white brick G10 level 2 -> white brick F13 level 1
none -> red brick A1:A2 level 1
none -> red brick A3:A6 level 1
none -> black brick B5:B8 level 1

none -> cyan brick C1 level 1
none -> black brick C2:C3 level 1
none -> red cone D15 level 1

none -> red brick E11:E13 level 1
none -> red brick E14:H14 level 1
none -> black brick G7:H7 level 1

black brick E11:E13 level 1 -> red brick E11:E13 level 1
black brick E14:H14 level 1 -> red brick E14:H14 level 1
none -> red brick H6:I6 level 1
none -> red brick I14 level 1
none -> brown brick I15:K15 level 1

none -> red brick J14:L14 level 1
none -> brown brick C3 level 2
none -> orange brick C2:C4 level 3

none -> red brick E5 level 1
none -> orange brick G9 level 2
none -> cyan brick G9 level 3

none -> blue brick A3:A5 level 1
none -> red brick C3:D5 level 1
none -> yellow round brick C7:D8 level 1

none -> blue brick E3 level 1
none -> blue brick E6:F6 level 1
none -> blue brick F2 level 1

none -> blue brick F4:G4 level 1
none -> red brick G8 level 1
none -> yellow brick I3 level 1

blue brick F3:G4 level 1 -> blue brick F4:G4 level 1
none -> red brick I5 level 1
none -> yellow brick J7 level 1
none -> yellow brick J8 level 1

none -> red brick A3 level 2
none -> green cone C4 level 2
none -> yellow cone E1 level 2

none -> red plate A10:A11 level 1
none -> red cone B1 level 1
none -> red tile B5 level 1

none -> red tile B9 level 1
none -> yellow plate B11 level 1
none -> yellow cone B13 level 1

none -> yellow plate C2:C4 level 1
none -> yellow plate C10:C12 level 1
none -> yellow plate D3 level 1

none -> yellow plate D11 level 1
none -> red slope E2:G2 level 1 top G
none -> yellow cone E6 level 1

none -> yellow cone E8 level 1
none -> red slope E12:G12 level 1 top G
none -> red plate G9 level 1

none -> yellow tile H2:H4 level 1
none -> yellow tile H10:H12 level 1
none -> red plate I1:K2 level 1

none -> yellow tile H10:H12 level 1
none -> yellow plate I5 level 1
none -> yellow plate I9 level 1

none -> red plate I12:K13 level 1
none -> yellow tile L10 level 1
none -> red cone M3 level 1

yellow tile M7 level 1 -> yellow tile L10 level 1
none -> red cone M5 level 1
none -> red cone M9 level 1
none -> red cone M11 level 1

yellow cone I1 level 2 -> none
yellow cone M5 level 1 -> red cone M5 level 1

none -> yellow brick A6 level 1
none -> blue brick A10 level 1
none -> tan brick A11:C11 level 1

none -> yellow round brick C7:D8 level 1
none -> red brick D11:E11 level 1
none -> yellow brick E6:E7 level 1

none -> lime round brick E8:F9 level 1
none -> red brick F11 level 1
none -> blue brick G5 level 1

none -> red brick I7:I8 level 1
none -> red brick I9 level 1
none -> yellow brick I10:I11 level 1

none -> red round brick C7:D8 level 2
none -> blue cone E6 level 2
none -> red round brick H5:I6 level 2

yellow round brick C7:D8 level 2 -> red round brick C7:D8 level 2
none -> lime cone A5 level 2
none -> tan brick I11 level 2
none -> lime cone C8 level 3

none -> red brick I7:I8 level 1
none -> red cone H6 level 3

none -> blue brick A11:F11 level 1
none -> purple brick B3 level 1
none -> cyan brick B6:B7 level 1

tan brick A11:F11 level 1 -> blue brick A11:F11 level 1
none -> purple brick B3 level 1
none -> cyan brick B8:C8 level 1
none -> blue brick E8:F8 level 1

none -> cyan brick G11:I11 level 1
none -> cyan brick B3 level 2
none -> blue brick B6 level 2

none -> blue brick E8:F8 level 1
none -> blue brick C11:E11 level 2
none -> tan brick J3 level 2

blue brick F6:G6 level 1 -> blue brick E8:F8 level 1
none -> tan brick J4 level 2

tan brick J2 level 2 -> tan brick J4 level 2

================

> _DIRECTIONS_: Reproduce exactly the entries above, limited to the lines from the one with "none -> yellow brick I3 level 1" through the one with "none -> tan brick A11:C11 level 1", both included.

> _ANSWER SPACE_:
none -> yellow brick I3 level 1

blue brick F3:G4 level 1 -> blue brick F4:G4 level 1
none -> red brick I5 level 1
none -> yellow brick J7 level 1
none -> yellow brick J8 level 1

none -> red brick A3 level 2
none -> green cone C4 level 2
none -> yellow cone E1 level 2

none -> red plate A10:A11 level 1
none -> red cone B1 level 1
none -> red tile B5 level 1

none -> red tile B9 level 1
none -> yellow plate B11 level 1
none -> yellow cone B13 level 1

none -> yellow plate C2:C4 level 1
none -> yellow plate C10:C12 level 1
none -> yellow plate D3 level 1

none -> yellow plate D11 level 1
none -> red slope E2:G2 level 1 top G
none -> yellow cone E6 level 1

none -> yellow cone E8 level 1
none -> red slope E12:G12 level 1 top G
none -> red plate G9 level 1

none -> yellow tile H2:H4 level 1
none -> yellow tile H10:H12 level 1
none -> red plate I1:K2 level 1

none -> yellow tile H10:H12 level 1
none -> yellow plate I5 level 1
none -> yellow plate I9 level 1

none -> red plate I12:K13 level 1
none -> yellow tile L10 level 1
none -> red cone M3 level 1

yellow tile M7 level 1 -> yellow tile L10 level 1
none -> red cone M5 level 1
none -> red cone M9 level 1
none -> red cone M11 level 1

yellow cone I1 level 2 -> none
yellow cone M5 level 1 -> red cone M5 level 1

none -> yellow brick A6 level 1
none -> blue brick A10 level 1
none -> tan brick A11:C11 level 1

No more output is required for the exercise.